(Before-and-after change records)
BEGIN

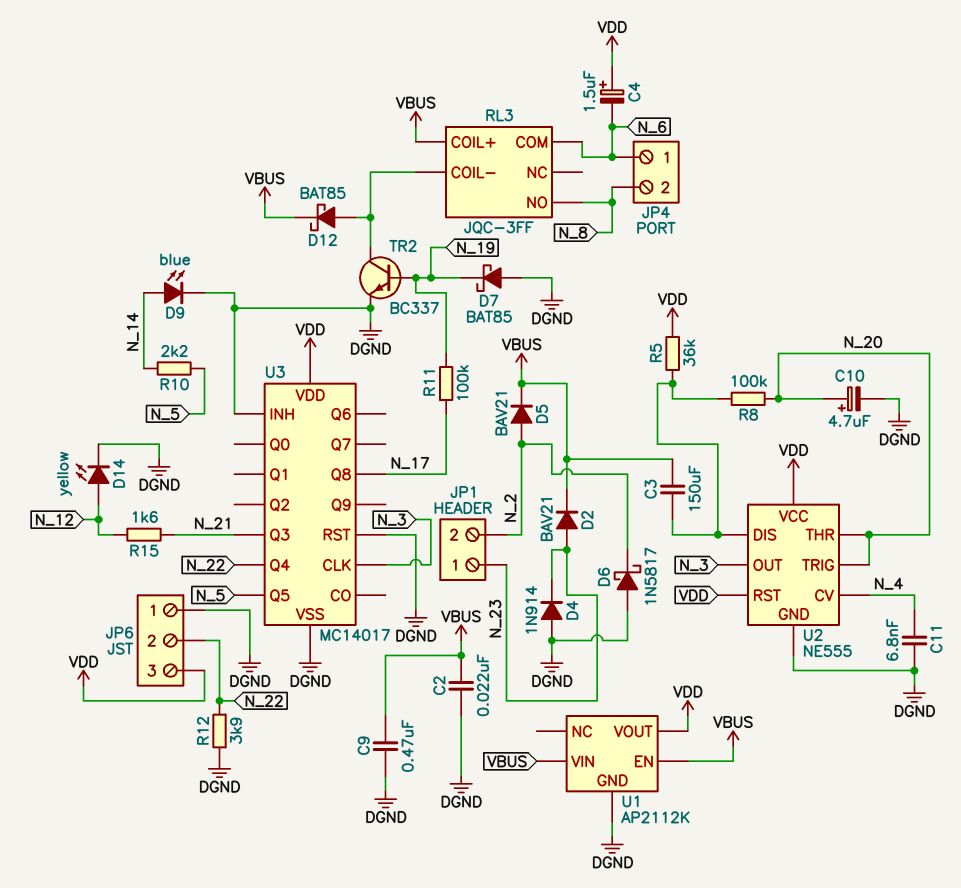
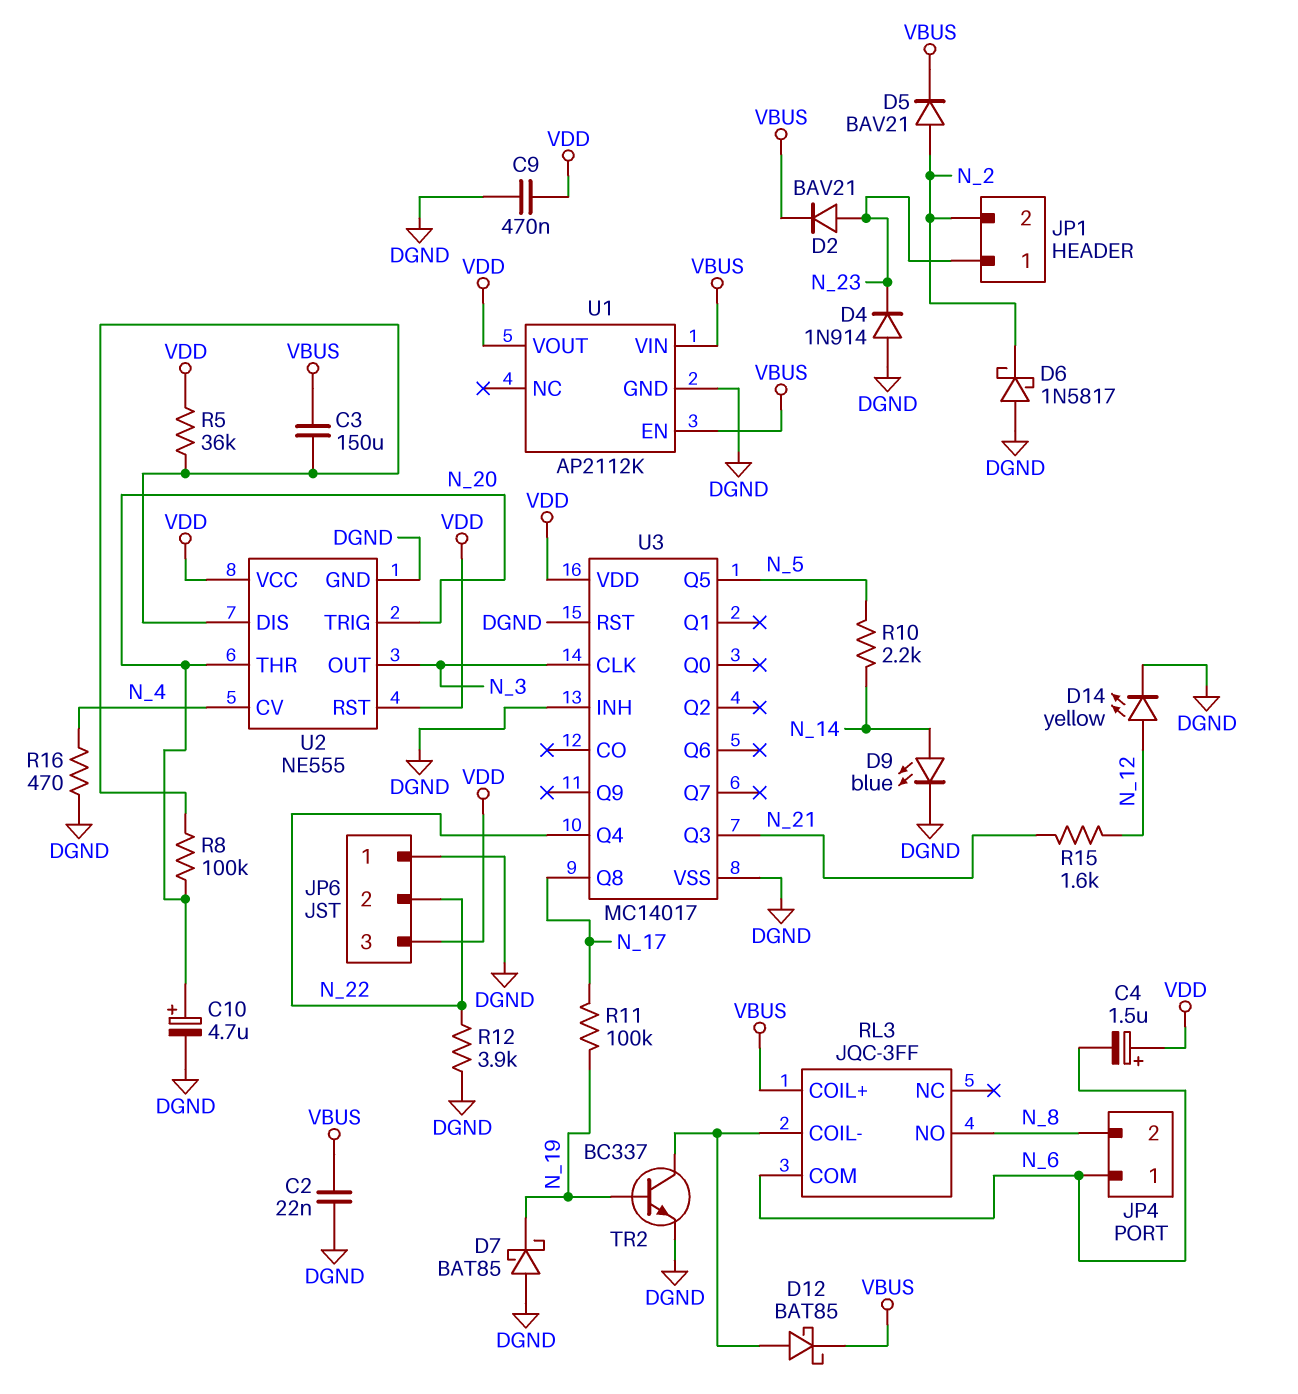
C9: 470nF (DGND, VBUS) -> 470nF (DGND, VDD)
C11: 6.8nF (DGND, N_4) -> none
R16: none -> 470 (DGND, N_4)

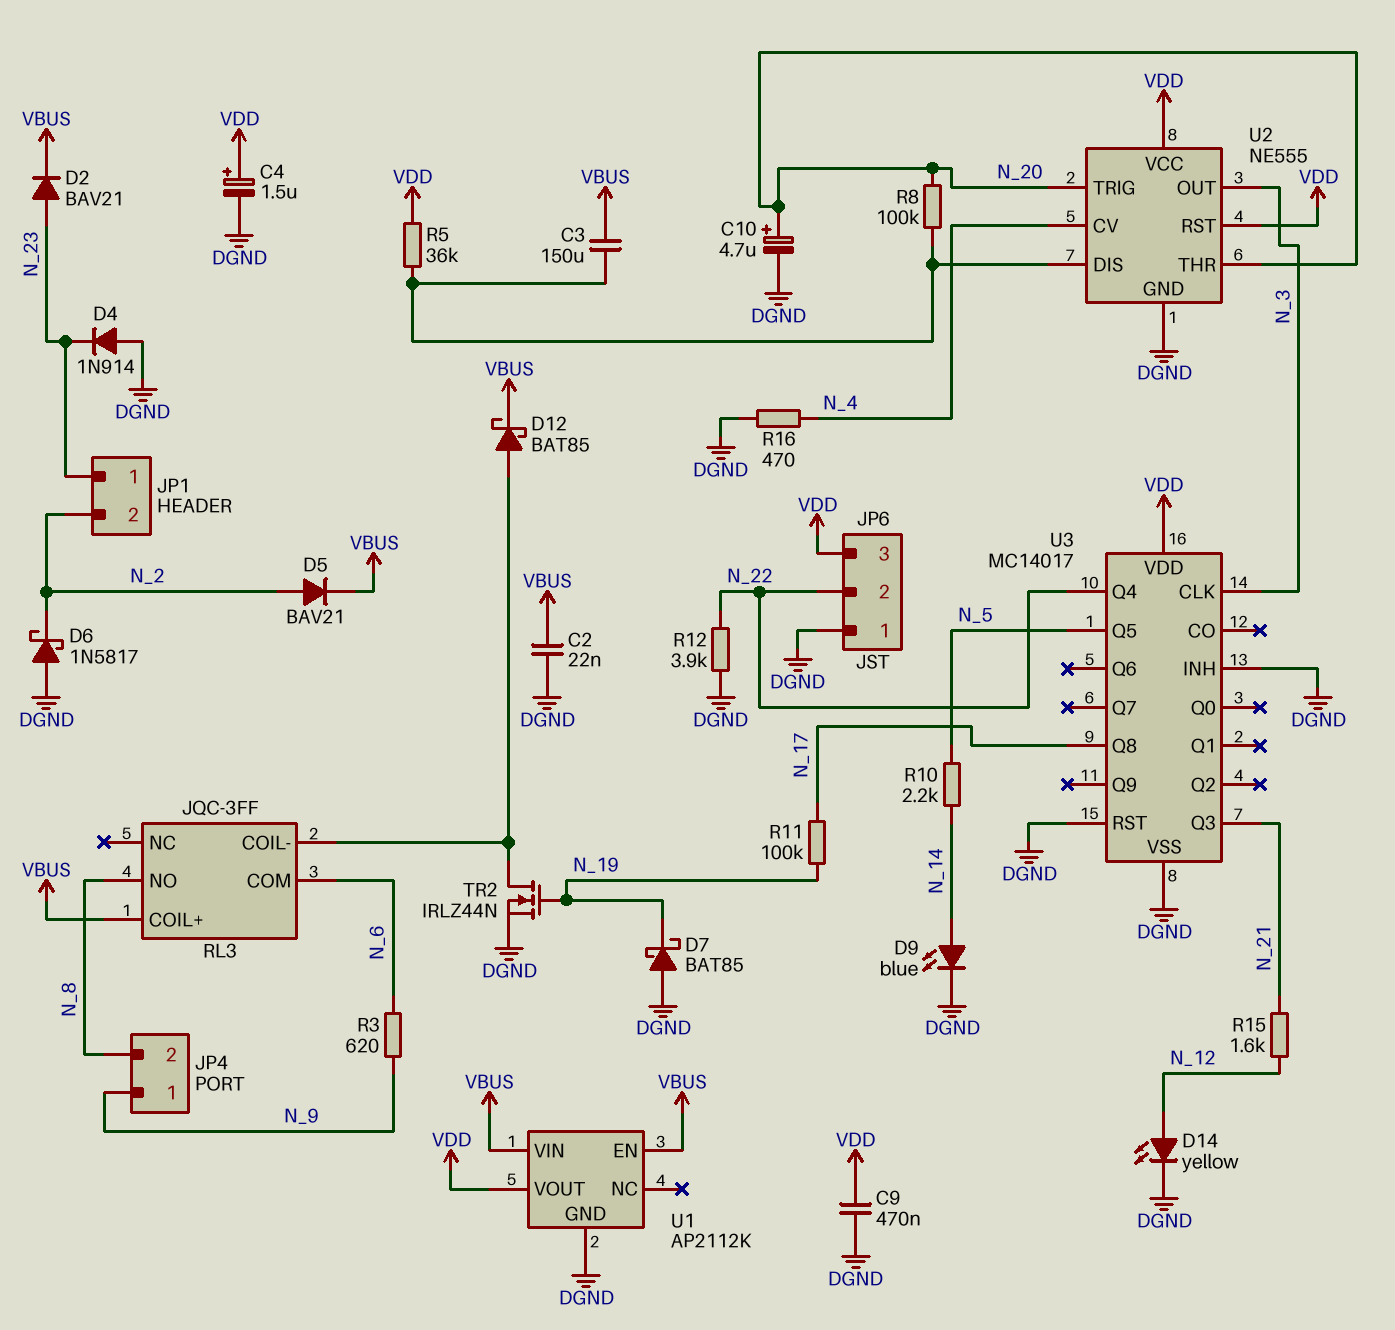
C4: 1.5uF (plus VDD, minus N_6) -> 1.5uF (plus VDD, minus DGND)
JP4 pin 1: N_6 -> N_9
R3: none -> 620 (N_6, N_9)
TR2: NPN BC337 (B N_19, C RL3/COIL-, E DGND) -> NMOS IRLZ44N (G N_19, D RL3/COIL-, S DGND)

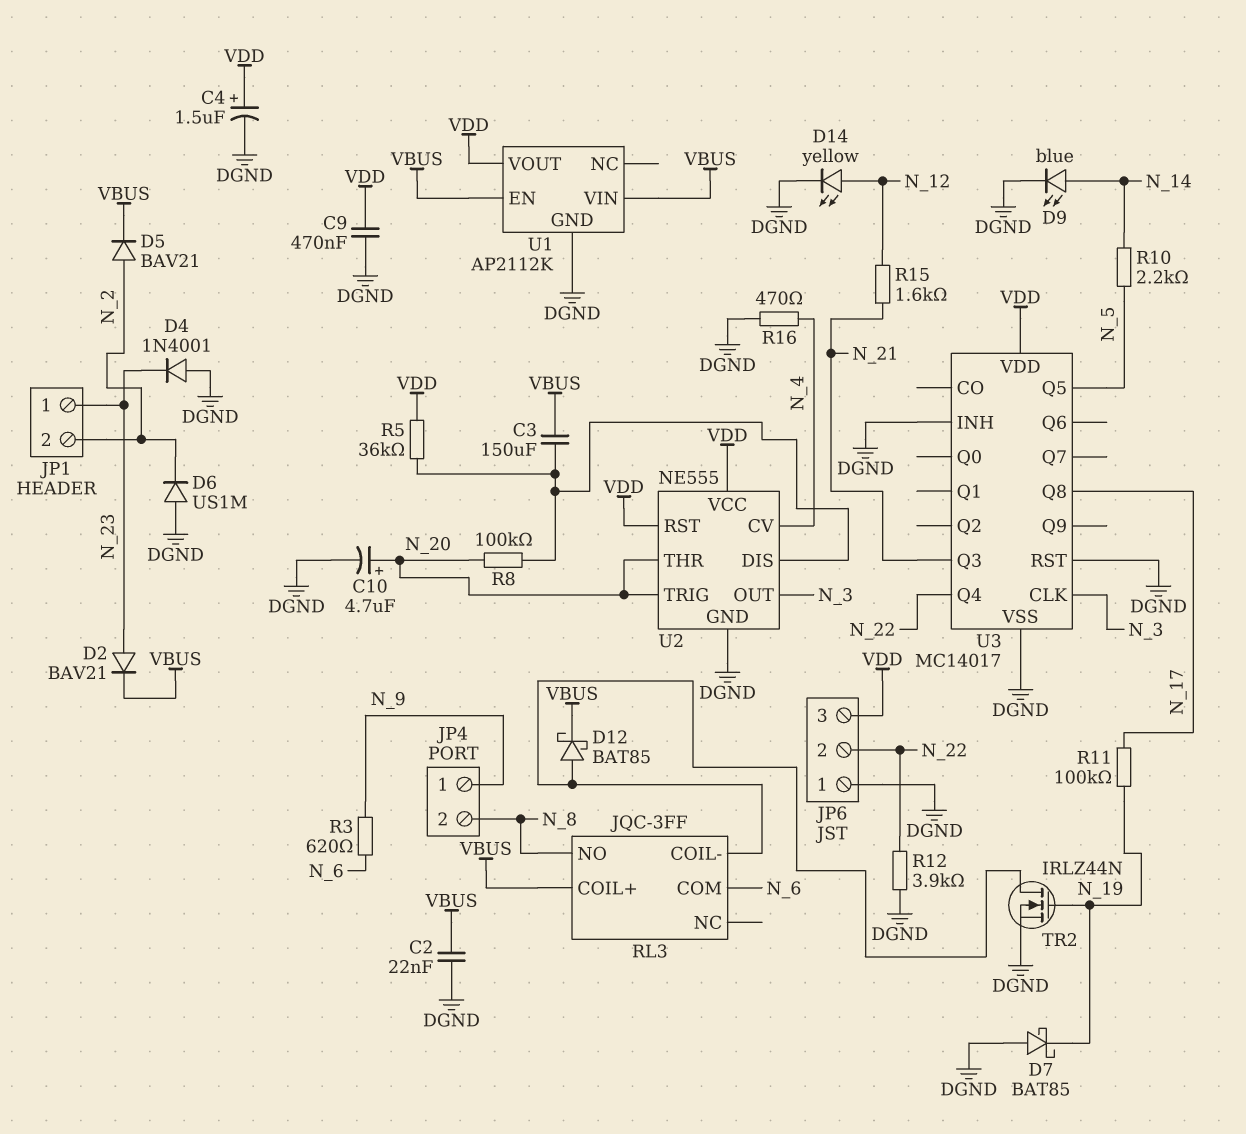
D4: diode 1N914 (A DGND, K N_23) -> diode 1N4001 (A DGND, K N_23)
D6: schottky 1N5817 (A DGND, K N_2) -> diode US1M (A DGND, K N_2)

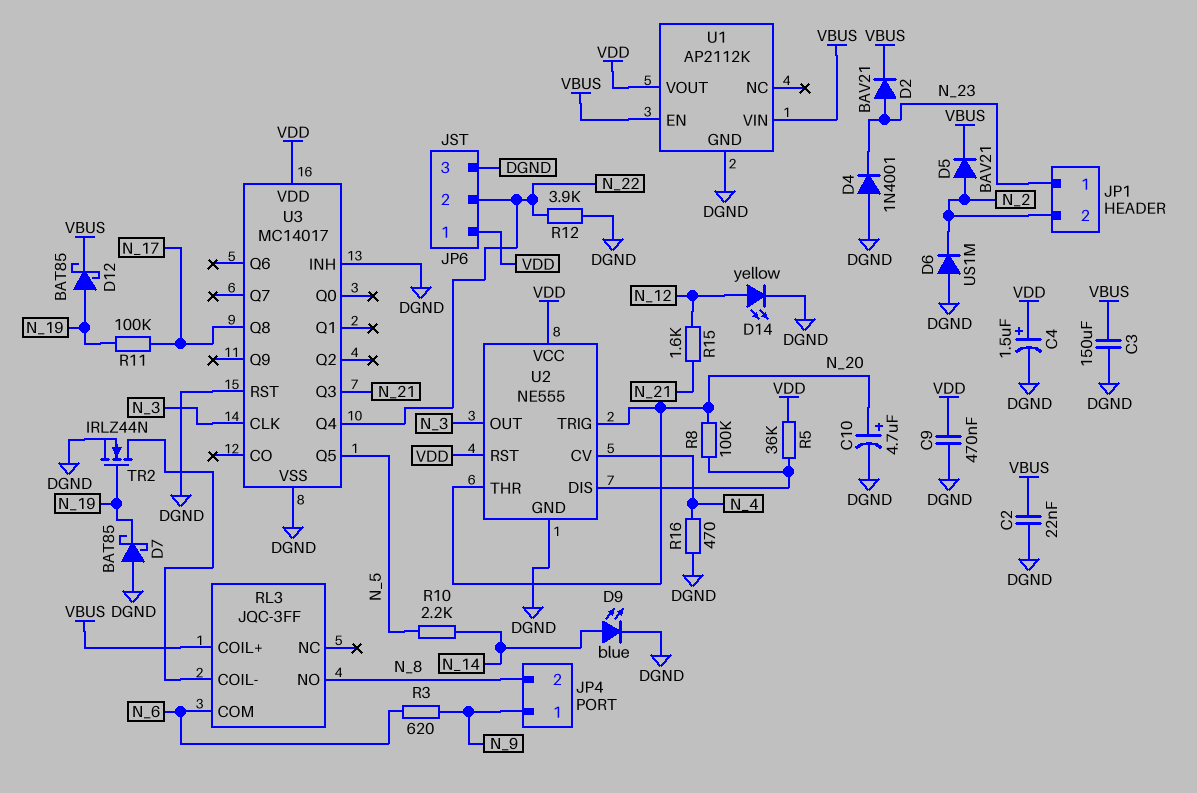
C3: 150uF (U2/DIS, VBUS) -> 150uF (DGND, VBUS)
D12: schottky BAT85 (A RL3/COIL-, K VBUS) -> schottky BAT85 (A N_19, K VBUS)
JP6 pin 1: DGND -> VDD
JP6 pin 3: VDD -> DGND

END

=== Exercise aim ===
Output each record above exactly as written. Skip any pictures.

=== Solution to this problem ===
C9: 470nF (DGND, VBUS) -> 470nF (DGND, VDD)
C11: 6.8nF (DGND, N_4) -> none
R16: none -> 470 (DGND, N_4)

C4: 1.5uF (plus VDD, minus N_6) -> 1.5uF (plus VDD, minus DGND)
JP4 pin 1: N_6 -> N_9
R3: none -> 620 (N_6, N_9)
TR2: NPN BC337 (B N_19, C RL3/COIL-, E DGND) -> NMOS IRLZ44N (G N_19, D RL3/COIL-, S DGND)

D4: diode 1N914 (A DGND, K N_23) -> diode 1N4001 (A DGND, K N_23)
D6: schottky 1N5817 (A DGND, K N_2) -> diode US1M (A DGND, K N_2)

C3: 150uF (U2/DIS, VBUS) -> 150uF (DGND, VBUS)
D12: schottky BAT85 (A RL3/COIL-, K VBUS) -> schottky BAT85 (A N_19, K VBUS)
JP6 pin 1: DGND -> VDD
JP6 pin 3: VDD -> DGND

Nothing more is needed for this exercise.